- **ABOUT THIS EXERCISE**
Print each line of the material again, keeping everything exact.

- **PROVIDED ENTRIES**
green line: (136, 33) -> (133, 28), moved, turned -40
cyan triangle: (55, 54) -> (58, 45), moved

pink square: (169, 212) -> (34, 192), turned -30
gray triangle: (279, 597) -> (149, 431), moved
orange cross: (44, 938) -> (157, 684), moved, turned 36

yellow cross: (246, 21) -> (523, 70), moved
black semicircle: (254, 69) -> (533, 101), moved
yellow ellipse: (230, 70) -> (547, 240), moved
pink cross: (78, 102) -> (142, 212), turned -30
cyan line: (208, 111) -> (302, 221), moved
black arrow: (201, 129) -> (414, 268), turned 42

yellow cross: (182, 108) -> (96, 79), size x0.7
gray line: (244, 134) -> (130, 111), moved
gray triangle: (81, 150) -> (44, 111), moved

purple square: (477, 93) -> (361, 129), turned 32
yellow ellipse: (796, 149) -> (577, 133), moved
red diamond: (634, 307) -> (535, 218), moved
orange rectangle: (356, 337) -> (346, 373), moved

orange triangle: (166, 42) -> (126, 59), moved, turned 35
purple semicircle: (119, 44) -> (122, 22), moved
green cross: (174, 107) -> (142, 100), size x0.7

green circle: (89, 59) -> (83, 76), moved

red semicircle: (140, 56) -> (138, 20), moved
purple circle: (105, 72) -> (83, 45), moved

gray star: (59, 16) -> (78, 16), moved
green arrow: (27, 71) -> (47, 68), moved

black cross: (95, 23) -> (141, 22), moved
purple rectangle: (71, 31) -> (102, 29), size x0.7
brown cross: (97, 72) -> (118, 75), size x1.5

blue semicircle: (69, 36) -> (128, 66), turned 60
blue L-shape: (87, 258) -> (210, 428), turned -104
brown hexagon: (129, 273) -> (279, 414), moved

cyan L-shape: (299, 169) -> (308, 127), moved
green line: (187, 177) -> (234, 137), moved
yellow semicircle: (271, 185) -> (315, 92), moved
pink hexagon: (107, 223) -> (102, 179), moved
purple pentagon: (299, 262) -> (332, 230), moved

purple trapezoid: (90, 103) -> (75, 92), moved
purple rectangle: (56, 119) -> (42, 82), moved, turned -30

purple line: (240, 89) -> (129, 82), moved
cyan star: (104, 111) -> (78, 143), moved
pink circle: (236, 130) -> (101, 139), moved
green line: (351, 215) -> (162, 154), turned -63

- **SOLUTION TO THE EXERCISE**
green line: (136, 33) -> (133, 28), moved, turned -40
cyan triangle: (55, 54) -> (58, 45), moved

pink square: (169, 212) -> (34, 192), turned -30
gray triangle: (279, 597) -> (149, 431), moved
orange cross: (44, 938) -> (157, 684), moved, turned 36

yellow cross: (246, 21) -> (523, 70), moved
black semicircle: (254, 69) -> (533, 101), moved
yellow ellipse: (230, 70) -> (547, 240), moved
pink cross: (78, 102) -> (142, 212), turned -30
cyan line: (208, 111) -> (302, 221), moved
black arrow: (201, 129) -> (414, 268), turned 42

yellow cross: (182, 108) -> (96, 79), size x0.7
gray line: (244, 134) -> (130, 111), moved
gray triangle: (81, 150) -> (44, 111), moved

purple square: (477, 93) -> (361, 129), turned 32
yellow ellipse: (796, 149) -> (577, 133), moved
red diamond: (634, 307) -> (535, 218), moved
orange rectangle: (356, 337) -> (346, 373), moved

orange triangle: (166, 42) -> (126, 59), moved, turned 35
purple semicircle: (119, 44) -> (122, 22), moved
green cross: (174, 107) -> (142, 100), size x0.7

green circle: (89, 59) -> (83, 76), moved

red semicircle: (140, 56) -> (138, 20), moved
purple circle: (105, 72) -> (83, 45), moved

gray star: (59, 16) -> (78, 16), moved
green arrow: (27, 71) -> (47, 68), moved

black cross: (95, 23) -> (141, 22), moved
purple rectangle: (71, 31) -> (102, 29), size x0.7
brown cross: (97, 72) -> (118, 75), size x1.5

blue semicircle: (69, 36) -> (128, 66), turned 60
blue L-shape: (87, 258) -> (210, 428), turned -104
brown hexagon: (129, 273) -> (279, 414), moved

cyan L-shape: (299, 169) -> (308, 127), moved
green line: (187, 177) -> (234, 137), moved
yellow semicircle: (271, 185) -> (315, 92), moved
pink hexagon: (107, 223) -> (102, 179), moved
purple pentagon: (299, 262) -> (332, 230), moved

purple trapezoid: (90, 103) -> (75, 92), moved
purple rectangle: (56, 119) -> (42, 82), moved, turned -30

purple line: (240, 89) -> (129, 82), moved
cyan star: (104, 111) -> (78, 143), moved
pink circle: (236, 130) -> (101, 139), moved
green line: (351, 215) -> (162, 154), turned -63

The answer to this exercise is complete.